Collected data
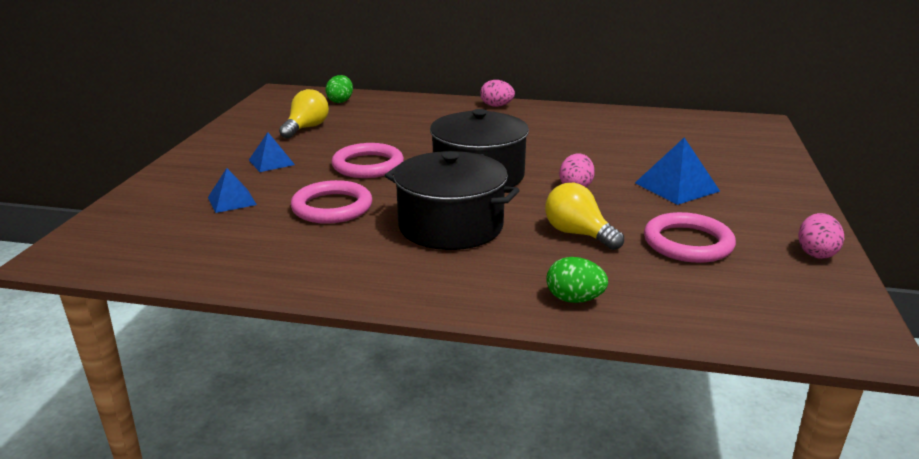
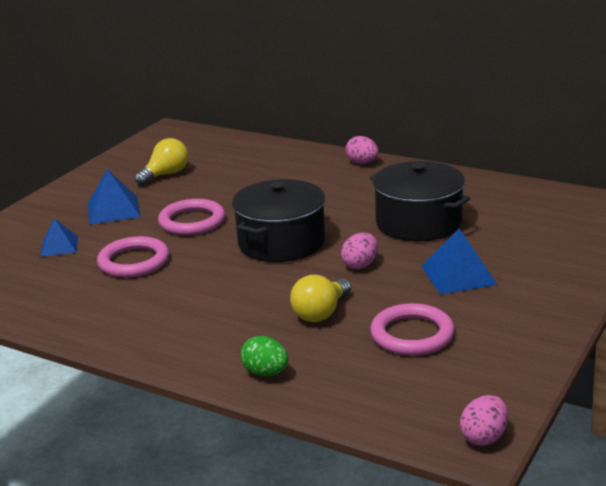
camera: 20 degrees right, 0 degrees up
(271, 162) = (113, 210): blue pyramid -> blue pyramid, size x1.52
(340, 101) = (217, 145): green egg -> none
(450, 226) = (218, 292): black pot -> black pot (418, 223)
(578, 234) = (321, 313): yellow light bulb -> yellow light bulb turned 120 degrees counterclockwise
(816, 253) = (524, 360): pink egg -> pink egg (484, 437)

• [TASK DIRECTIONS] Copy all the records above exactly, but leave out the pictures.

• [EXERCISE RESPONSE]
camera: 20 degrees right, 0 degrees up
(271, 162) = (113, 210): blue pyramid -> blue pyramid, size x1.52
(340, 101) = (217, 145): green egg -> none
(450, 226) = (218, 292): black pot -> black pot (418, 223)
(578, 234) = (321, 313): yellow light bulb -> yellow light bulb turned 120 degrees counterclockwise
(816, 253) = (524, 360): pink egg -> pink egg (484, 437)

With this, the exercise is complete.